## EXERCISE
Filtering the records below, copy only those lines that include the word "green".

[SOURCE RECORDS — start]

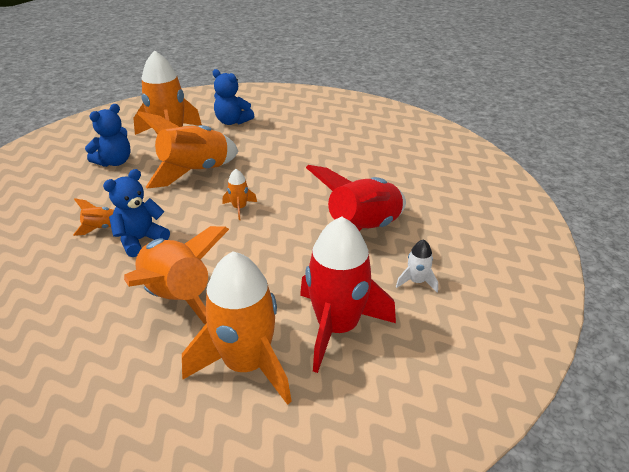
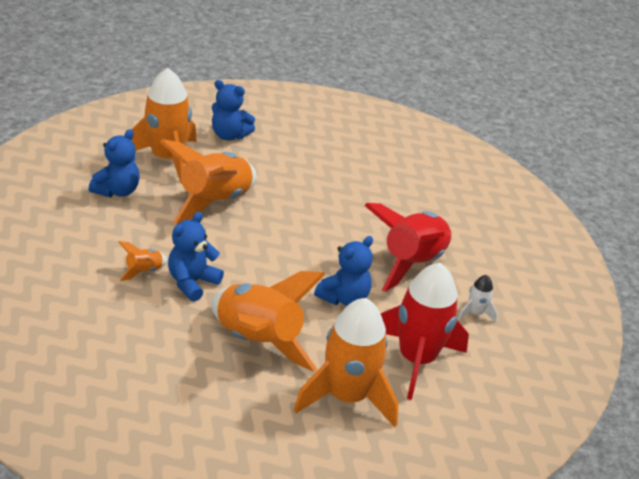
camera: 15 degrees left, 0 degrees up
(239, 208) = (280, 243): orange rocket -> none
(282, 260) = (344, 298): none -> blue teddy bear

[SOURCE RECORDS — finish]
[SOURCE RECORDS — start]

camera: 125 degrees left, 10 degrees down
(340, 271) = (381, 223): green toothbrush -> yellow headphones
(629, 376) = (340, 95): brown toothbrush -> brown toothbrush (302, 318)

[SOURCE RECORDS — finish]
[SOURCE RECORDS — start]

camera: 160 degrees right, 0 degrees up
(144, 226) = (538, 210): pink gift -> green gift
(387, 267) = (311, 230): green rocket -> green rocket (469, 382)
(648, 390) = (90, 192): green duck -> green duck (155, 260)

[SOURCE RECORDS — finish]

## ANSWER SECTION
(340, 271) = (381, 223): green toothbrush -> yellow headphones
(144, 226) = (538, 210): pink gift -> green gift
(387, 267) = (311, 230): green rocket -> green rocket (469, 382)
(648, 390) = (90, 192): green duck -> green duck (155, 260)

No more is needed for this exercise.